- _Directions for this task_
Repeat the entries verbatim.

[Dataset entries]
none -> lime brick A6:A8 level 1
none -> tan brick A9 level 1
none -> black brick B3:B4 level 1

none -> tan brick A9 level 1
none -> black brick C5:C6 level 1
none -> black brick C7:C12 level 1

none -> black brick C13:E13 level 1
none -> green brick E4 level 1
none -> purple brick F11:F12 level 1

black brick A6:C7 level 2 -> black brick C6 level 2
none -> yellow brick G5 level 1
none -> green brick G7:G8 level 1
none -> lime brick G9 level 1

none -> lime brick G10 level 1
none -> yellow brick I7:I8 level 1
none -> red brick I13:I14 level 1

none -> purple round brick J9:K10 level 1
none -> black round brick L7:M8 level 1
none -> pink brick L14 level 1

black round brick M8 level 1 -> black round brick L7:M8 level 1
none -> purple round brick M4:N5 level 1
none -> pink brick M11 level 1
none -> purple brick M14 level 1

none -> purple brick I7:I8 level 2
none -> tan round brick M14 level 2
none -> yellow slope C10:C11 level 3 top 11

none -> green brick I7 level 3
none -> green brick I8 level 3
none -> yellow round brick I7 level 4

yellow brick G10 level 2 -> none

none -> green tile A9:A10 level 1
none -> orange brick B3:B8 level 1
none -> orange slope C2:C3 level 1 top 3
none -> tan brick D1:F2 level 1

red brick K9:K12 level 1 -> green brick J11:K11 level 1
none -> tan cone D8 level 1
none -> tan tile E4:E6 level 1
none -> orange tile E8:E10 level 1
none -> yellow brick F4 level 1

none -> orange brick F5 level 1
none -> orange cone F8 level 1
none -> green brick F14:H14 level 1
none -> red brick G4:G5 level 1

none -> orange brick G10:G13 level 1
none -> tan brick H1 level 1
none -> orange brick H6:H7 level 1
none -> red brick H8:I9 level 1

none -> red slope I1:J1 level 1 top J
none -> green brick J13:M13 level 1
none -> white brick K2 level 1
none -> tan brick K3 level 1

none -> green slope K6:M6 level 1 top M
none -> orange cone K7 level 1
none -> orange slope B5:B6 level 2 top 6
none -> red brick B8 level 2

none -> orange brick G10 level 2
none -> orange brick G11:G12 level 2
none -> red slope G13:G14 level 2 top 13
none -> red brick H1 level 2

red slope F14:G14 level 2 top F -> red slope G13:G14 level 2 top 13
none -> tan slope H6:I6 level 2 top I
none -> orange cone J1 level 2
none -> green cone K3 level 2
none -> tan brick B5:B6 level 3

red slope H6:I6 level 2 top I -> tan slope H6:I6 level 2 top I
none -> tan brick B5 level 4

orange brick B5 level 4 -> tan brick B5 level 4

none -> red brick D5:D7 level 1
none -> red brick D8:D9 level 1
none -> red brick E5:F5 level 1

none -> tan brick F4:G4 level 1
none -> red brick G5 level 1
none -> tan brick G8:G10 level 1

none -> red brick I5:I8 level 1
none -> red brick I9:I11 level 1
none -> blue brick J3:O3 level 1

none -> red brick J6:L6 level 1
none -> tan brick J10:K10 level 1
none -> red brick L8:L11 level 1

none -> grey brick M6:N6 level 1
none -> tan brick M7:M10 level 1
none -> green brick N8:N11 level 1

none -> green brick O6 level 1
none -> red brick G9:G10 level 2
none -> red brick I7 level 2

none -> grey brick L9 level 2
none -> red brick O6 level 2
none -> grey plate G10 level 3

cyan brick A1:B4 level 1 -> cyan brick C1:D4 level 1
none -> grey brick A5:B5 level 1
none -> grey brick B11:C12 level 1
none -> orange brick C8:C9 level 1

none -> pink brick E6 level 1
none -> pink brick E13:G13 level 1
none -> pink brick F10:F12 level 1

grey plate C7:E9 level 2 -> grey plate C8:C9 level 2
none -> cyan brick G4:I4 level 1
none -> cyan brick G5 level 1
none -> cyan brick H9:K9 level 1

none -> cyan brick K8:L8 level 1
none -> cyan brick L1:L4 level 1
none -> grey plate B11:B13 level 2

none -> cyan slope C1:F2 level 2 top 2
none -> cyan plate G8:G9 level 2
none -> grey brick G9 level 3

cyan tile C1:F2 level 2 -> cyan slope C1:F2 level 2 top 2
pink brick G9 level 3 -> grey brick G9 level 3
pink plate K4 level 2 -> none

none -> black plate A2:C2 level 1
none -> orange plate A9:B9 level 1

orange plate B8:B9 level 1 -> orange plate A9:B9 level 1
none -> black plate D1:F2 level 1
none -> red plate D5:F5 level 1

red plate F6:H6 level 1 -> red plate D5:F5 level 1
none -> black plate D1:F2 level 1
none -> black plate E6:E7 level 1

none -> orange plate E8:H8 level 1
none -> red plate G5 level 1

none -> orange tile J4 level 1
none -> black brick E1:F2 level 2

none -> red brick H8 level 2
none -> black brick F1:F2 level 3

- _Written answer_
none -> lime brick A6:A8 level 1
none -> tan brick A9 level 1
none -> black brick B3:B4 level 1

none -> tan brick A9 level 1
none -> black brick C5:C6 level 1
none -> black brick C7:C12 level 1

none -> black brick C13:E13 level 1
none -> green brick E4 level 1
none -> purple brick F11:F12 level 1

black brick A6:C7 level 2 -> black brick C6 level 2
none -> yellow brick G5 level 1
none -> green brick G7:G8 level 1
none -> lime brick G9 level 1

none -> lime brick G10 level 1
none -> yellow brick I7:I8 level 1
none -> red brick I13:I14 level 1

none -> purple round brick J9:K10 level 1
none -> black round brick L7:M8 level 1
none -> pink brick L14 level 1

black round brick M8 level 1 -> black round brick L7:M8 level 1
none -> purple round brick M4:N5 level 1
none -> pink brick M11 level 1
none -> purple brick M14 level 1

none -> purple brick I7:I8 level 2
none -> tan round brick M14 level 2
none -> yellow slope C10:C11 level 3 top 11

none -> green brick I7 level 3
none -> green brick I8 level 3
none -> yellow round brick I7 level 4

yellow brick G10 level 2 -> none

none -> green tile A9:A10 level 1
none -> orange brick B3:B8 level 1
none -> orange slope C2:C3 level 1 top 3
none -> tan brick D1:F2 level 1

red brick K9:K12 level 1 -> green brick J11:K11 level 1
none -> tan cone D8 level 1
none -> tan tile E4:E6 level 1
none -> orange tile E8:E10 level 1
none -> yellow brick F4 level 1

none -> orange brick F5 level 1
none -> orange cone F8 level 1
none -> green brick F14:H14 level 1
none -> red brick G4:G5 level 1

none -> orange brick G10:G13 level 1
none -> tan brick H1 level 1
none -> orange brick H6:H7 level 1
none -> red brick H8:I9 level 1

none -> red slope I1:J1 level 1 top J
none -> green brick J13:M13 level 1
none -> white brick K2 level 1
none -> tan brick K3 level 1

none -> green slope K6:M6 level 1 top M
none -> orange cone K7 level 1
none -> orange slope B5:B6 level 2 top 6
none -> red brick B8 level 2

none -> orange brick G10 level 2
none -> orange brick G11:G12 level 2
none -> red slope G13:G14 level 2 top 13
none -> red brick H1 level 2

red slope F14:G14 level 2 top F -> red slope G13:G14 level 2 top 13
none -> tan slope H6:I6 level 2 top I
none -> orange cone J1 level 2
none -> green cone K3 level 2
none -> tan brick B5:B6 level 3

red slope H6:I6 level 2 top I -> tan slope H6:I6 level 2 top I
none -> tan brick B5 level 4

orange brick B5 level 4 -> tan brick B5 level 4

none -> red brick D5:D7 level 1
none -> red brick D8:D9 level 1
none -> red brick E5:F5 level 1

none -> tan brick F4:G4 level 1
none -> red brick G5 level 1
none -> tan brick G8:G10 level 1

none -> red brick I5:I8 level 1
none -> red brick I9:I11 level 1
none -> blue brick J3:O3 level 1

none -> red brick J6:L6 level 1
none -> tan brick J10:K10 level 1
none -> red brick L8:L11 level 1

none -> grey brick M6:N6 level 1
none -> tan brick M7:M10 level 1
none -> green brick N8:N11 level 1

none -> green brick O6 level 1
none -> red brick G9:G10 level 2
none -> red brick I7 level 2

none -> grey brick L9 level 2
none -> red brick O6 level 2
none -> grey plate G10 level 3

cyan brick A1:B4 level 1 -> cyan brick C1:D4 level 1
none -> grey brick A5:B5 level 1
none -> grey brick B11:C12 level 1
none -> orange brick C8:C9 level 1

none -> pink brick E6 level 1
none -> pink brick E13:G13 level 1
none -> pink brick F10:F12 level 1

grey plate C7:E9 level 2 -> grey plate C8:C9 level 2
none -> cyan brick G4:I4 level 1
none -> cyan brick G5 level 1
none -> cyan brick H9:K9 level 1

none -> cyan brick K8:L8 level 1
none -> cyan brick L1:L4 level 1
none -> grey plate B11:B13 level 2

none -> cyan slope C1:F2 level 2 top 2
none -> cyan plate G8:G9 level 2
none -> grey brick G9 level 3

cyan tile C1:F2 level 2 -> cyan slope C1:F2 level 2 top 2
pink brick G9 level 3 -> grey brick G9 level 3
pink plate K4 level 2 -> none

none -> black plate A2:C2 level 1
none -> orange plate A9:B9 level 1

orange plate B8:B9 level 1 -> orange plate A9:B9 level 1
none -> black plate D1:F2 level 1
none -> red plate D5:F5 level 1

red plate F6:H6 level 1 -> red plate D5:F5 level 1
none -> black plate D1:F2 level 1
none -> black plate E6:E7 level 1

none -> orange plate E8:H8 level 1
none -> red plate G5 level 1

none -> orange tile J4 level 1
none -> black brick E1:F2 level 2

none -> red brick H8 level 2
none -> black brick F1:F2 level 3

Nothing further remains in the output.